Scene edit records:
□ □ □ □ □ □ □

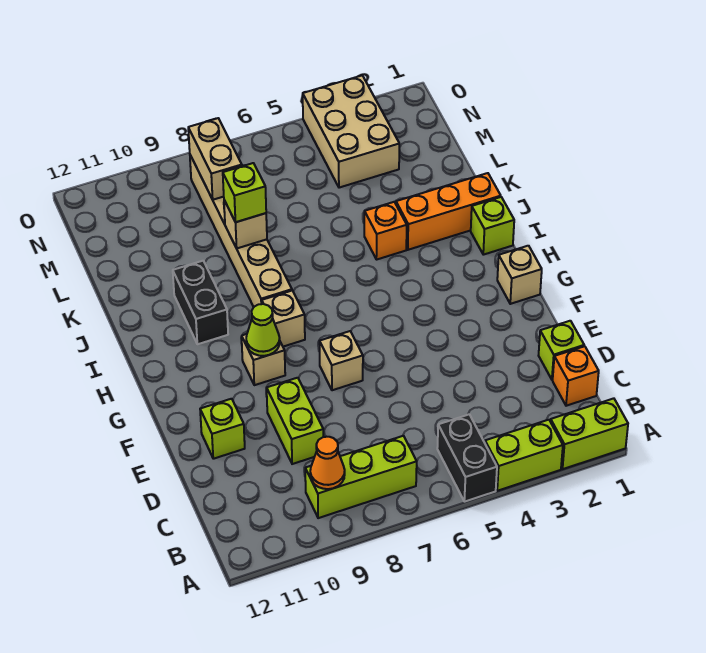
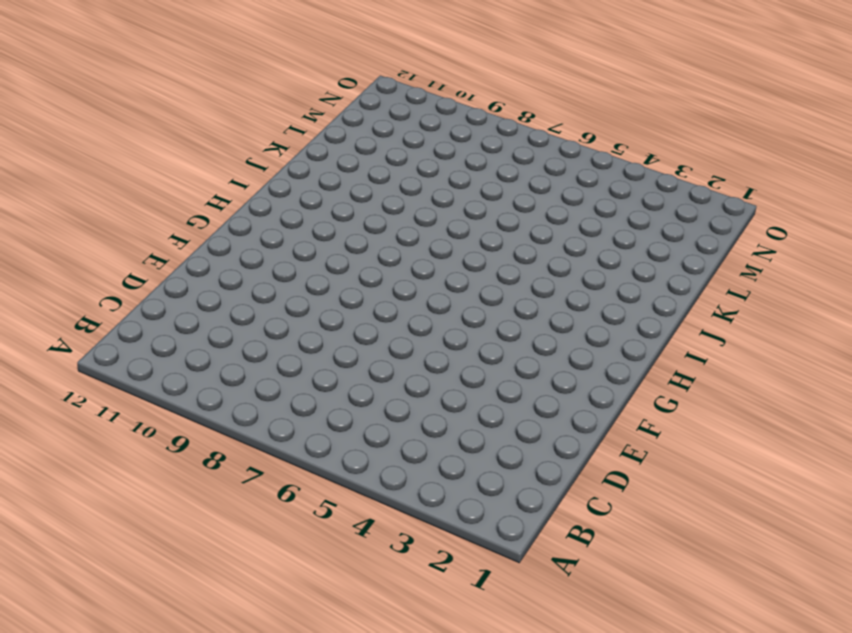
none -> lime brick A1:A2 level 1
none -> lime brick A3:A4 level 1
none -> black brick A5:B5 level 1

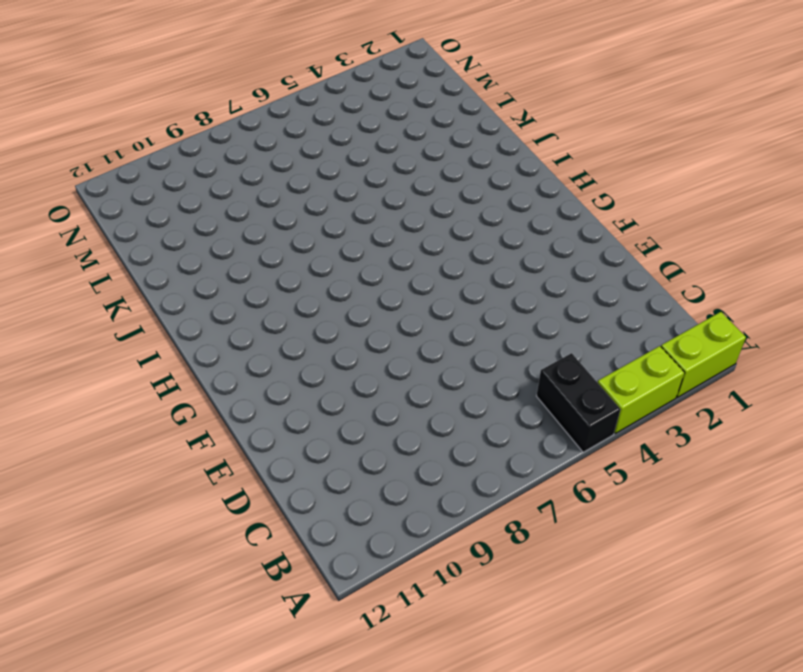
none -> lime brick B7:B9 level 1
none -> orange brick C1 level 1
none -> lime brick D1 level 1

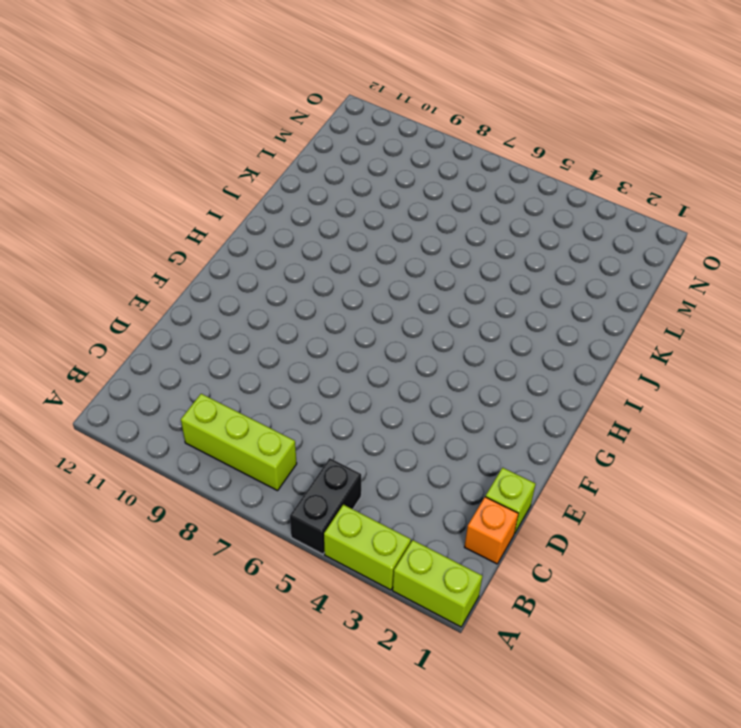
none -> lime brick D9:E9 level 1
none -> lime brick E11 level 1
none -> tan brick F7 level 1

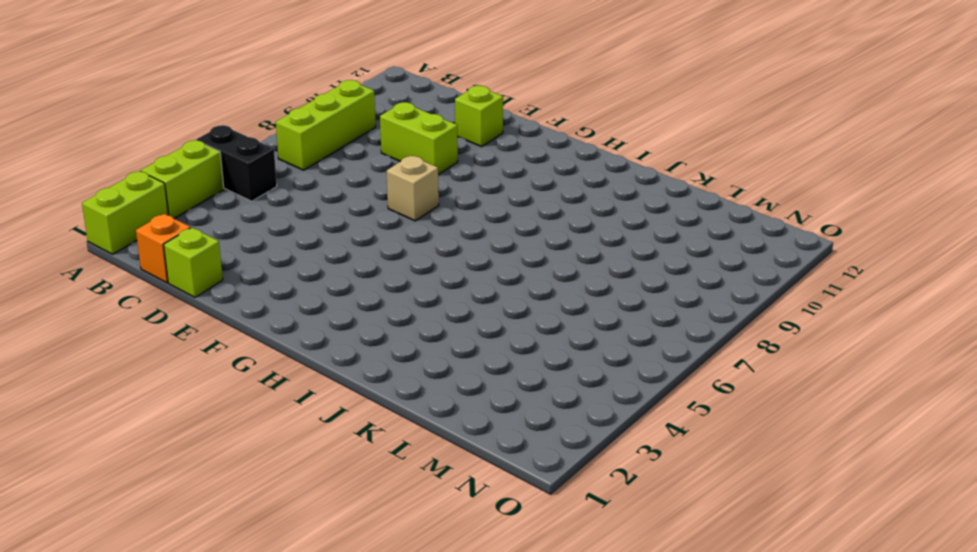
none -> tan brick G1 level 1
none -> tan brick G9 level 1
none -> tan brick H8 level 1

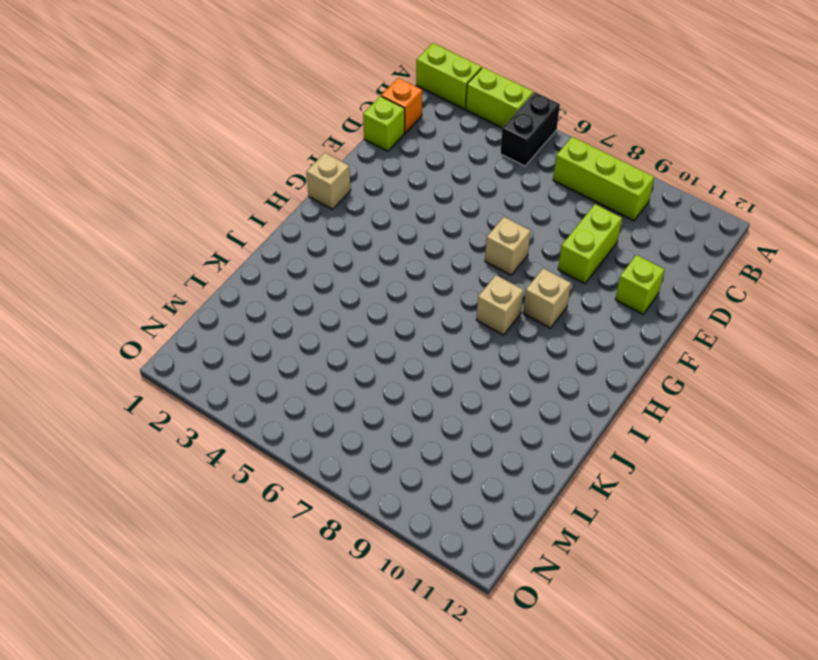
none -> lime brick I1 level 1
none -> tan brick I8:N8 level 1
none -> black brick I10:J10 level 1

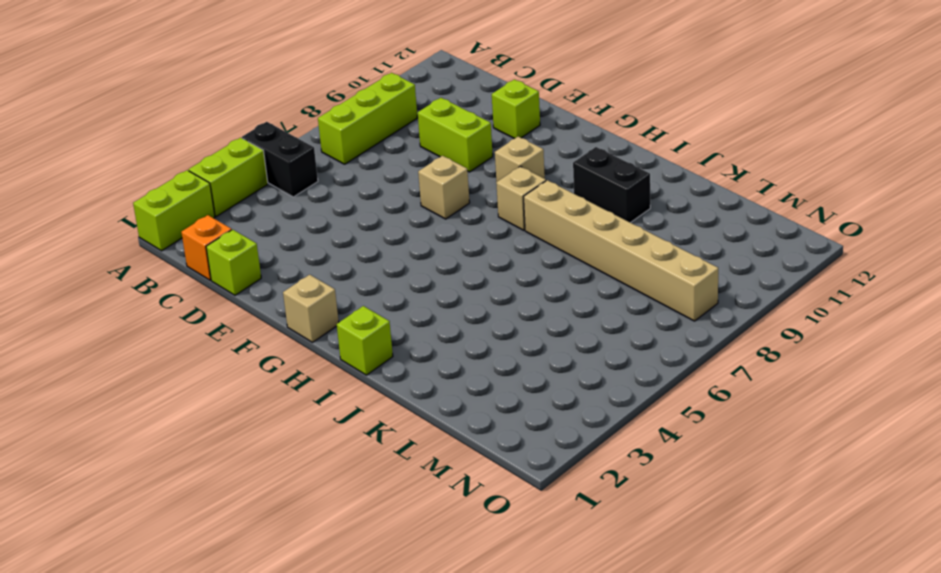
none -> orange brick J1:J3 level 1
none -> orange brick J4 level 1
none -> tan brick M3:O4 level 1

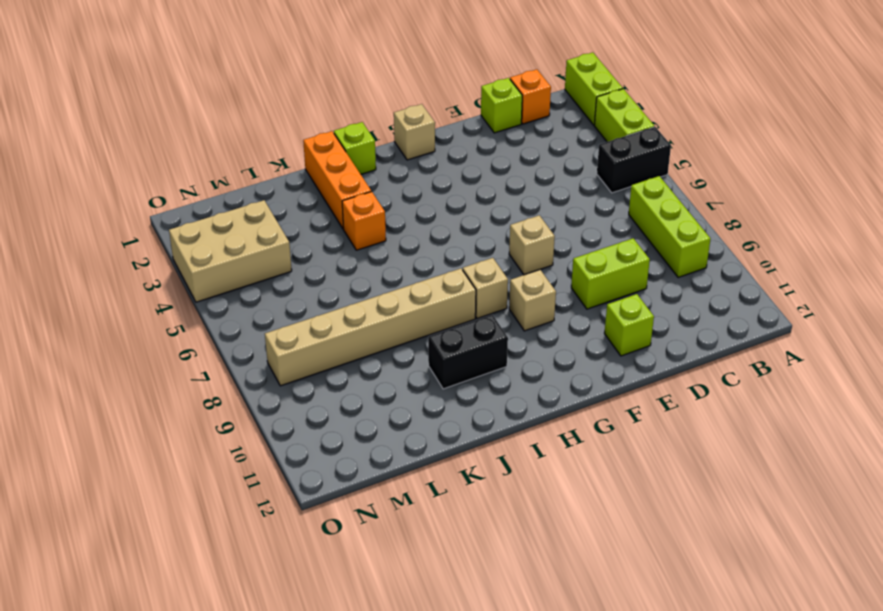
none -> orange cone B9 level 2
none -> lime cone G9 level 2
none -> tan brick K8 level 2

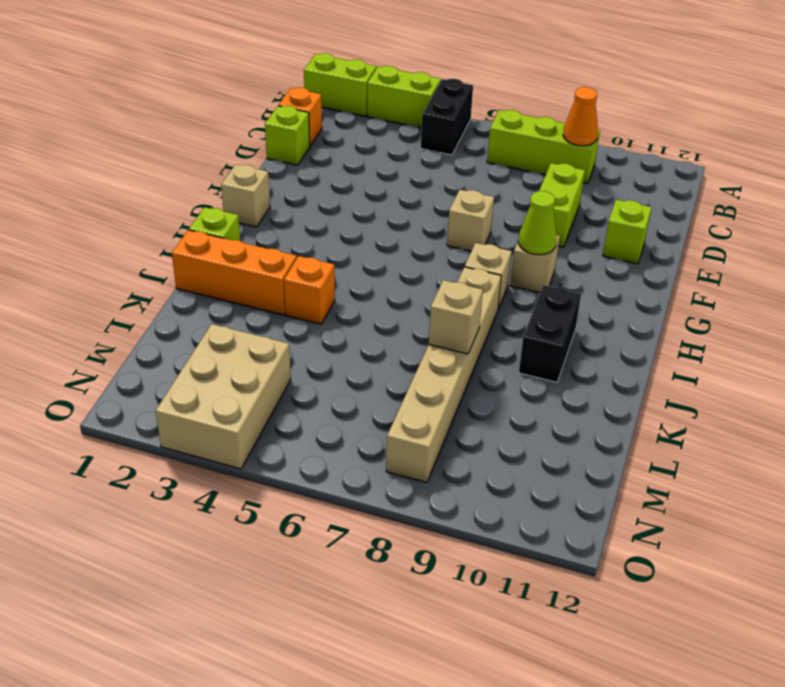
none -> tan brick M8:N8 level 2
none -> lime brick K8 level 3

□ □ □ □ □ □ □

Task item –
Transcribe each entry exactly, pictures excluded.

Task solution –
none -> lime brick A1:A2 level 1
none -> lime brick A3:A4 level 1
none -> black brick A5:B5 level 1

none -> lime brick B7:B9 level 1
none -> orange brick C1 level 1
none -> lime brick D1 level 1

none -> lime brick D9:E9 level 1
none -> lime brick E11 level 1
none -> tan brick F7 level 1

none -> tan brick G1 level 1
none -> tan brick G9 level 1
none -> tan brick H8 level 1

none -> lime brick I1 level 1
none -> tan brick I8:N8 level 1
none -> black brick I10:J10 level 1

none -> orange brick J1:J3 level 1
none -> orange brick J4 level 1
none -> tan brick M3:O4 level 1

none -> orange cone B9 level 2
none -> lime cone G9 level 2
none -> tan brick K8 level 2

none -> tan brick M8:N8 level 2
none -> lime brick K8 level 3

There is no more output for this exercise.